- _What the task requires_
Reproduce the data in full, exactly as it appears.

- _Layout difference records_
>>>

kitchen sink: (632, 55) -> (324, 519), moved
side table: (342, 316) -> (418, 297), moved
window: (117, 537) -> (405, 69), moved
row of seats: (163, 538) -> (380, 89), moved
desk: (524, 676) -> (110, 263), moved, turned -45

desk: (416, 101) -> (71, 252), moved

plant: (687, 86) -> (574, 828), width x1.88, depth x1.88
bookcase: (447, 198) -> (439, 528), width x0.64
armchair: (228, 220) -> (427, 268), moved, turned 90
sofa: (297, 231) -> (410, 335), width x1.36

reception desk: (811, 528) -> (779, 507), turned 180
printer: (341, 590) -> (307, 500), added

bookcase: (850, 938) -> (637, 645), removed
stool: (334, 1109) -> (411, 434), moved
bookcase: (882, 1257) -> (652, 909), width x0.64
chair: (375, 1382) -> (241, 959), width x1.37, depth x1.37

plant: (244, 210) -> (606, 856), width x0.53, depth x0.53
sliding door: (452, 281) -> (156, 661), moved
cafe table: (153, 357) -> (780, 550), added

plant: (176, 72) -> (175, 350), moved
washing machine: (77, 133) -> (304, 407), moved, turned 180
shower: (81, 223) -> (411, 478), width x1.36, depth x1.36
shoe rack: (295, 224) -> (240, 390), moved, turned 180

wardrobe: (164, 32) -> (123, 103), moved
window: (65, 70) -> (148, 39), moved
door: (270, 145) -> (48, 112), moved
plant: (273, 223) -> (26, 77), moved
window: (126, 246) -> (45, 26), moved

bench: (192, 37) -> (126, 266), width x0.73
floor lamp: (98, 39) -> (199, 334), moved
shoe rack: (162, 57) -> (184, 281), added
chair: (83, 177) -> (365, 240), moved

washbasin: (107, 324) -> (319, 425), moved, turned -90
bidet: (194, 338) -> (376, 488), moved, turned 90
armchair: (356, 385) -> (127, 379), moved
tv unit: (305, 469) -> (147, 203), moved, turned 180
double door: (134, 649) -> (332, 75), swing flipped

<<<

- _Answer box_
kitchen sink: (632, 55) -> (324, 519), moved
side table: (342, 316) -> (418, 297), moved
window: (117, 537) -> (405, 69), moved
row of seats: (163, 538) -> (380, 89), moved
desk: (524, 676) -> (110, 263), moved, turned -45

desk: (416, 101) -> (71, 252), moved

plant: (687, 86) -> (574, 828), width x1.88, depth x1.88
bookcase: (447, 198) -> (439, 528), width x0.64
armchair: (228, 220) -> (427, 268), moved, turned 90
sofa: (297, 231) -> (410, 335), width x1.36

reception desk: (811, 528) -> (779, 507), turned 180
printer: (341, 590) -> (307, 500), added

bookcase: (850, 938) -> (637, 645), removed
stool: (334, 1109) -> (411, 434), moved
bookcase: (882, 1257) -> (652, 909), width x0.64
chair: (375, 1382) -> (241, 959), width x1.37, depth x1.37

plant: (244, 210) -> (606, 856), width x0.53, depth x0.53
sliding door: (452, 281) -> (156, 661), moved
cafe table: (153, 357) -> (780, 550), added

plant: (176, 72) -> (175, 350), moved
washing machine: (77, 133) -> (304, 407), moved, turned 180
shower: (81, 223) -> (411, 478), width x1.36, depth x1.36
shoe rack: (295, 224) -> (240, 390), moved, turned 180

wardrobe: (164, 32) -> (123, 103), moved
window: (65, 70) -> (148, 39), moved
door: (270, 145) -> (48, 112), moved
plant: (273, 223) -> (26, 77), moved
window: (126, 246) -> (45, 26), moved

bench: (192, 37) -> (126, 266), width x0.73
floor lamp: (98, 39) -> (199, 334), moved
shoe rack: (162, 57) -> (184, 281), added
chair: (83, 177) -> (365, 240), moved

washbasin: (107, 324) -> (319, 425), moved, turned -90
bidet: (194, 338) -> (376, 488), moved, turned 90
armchair: (356, 385) -> (127, 379), moved
tv unit: (305, 469) -> (147, 203), moved, turned 180
double door: (134, 649) -> (332, 75), swing flipped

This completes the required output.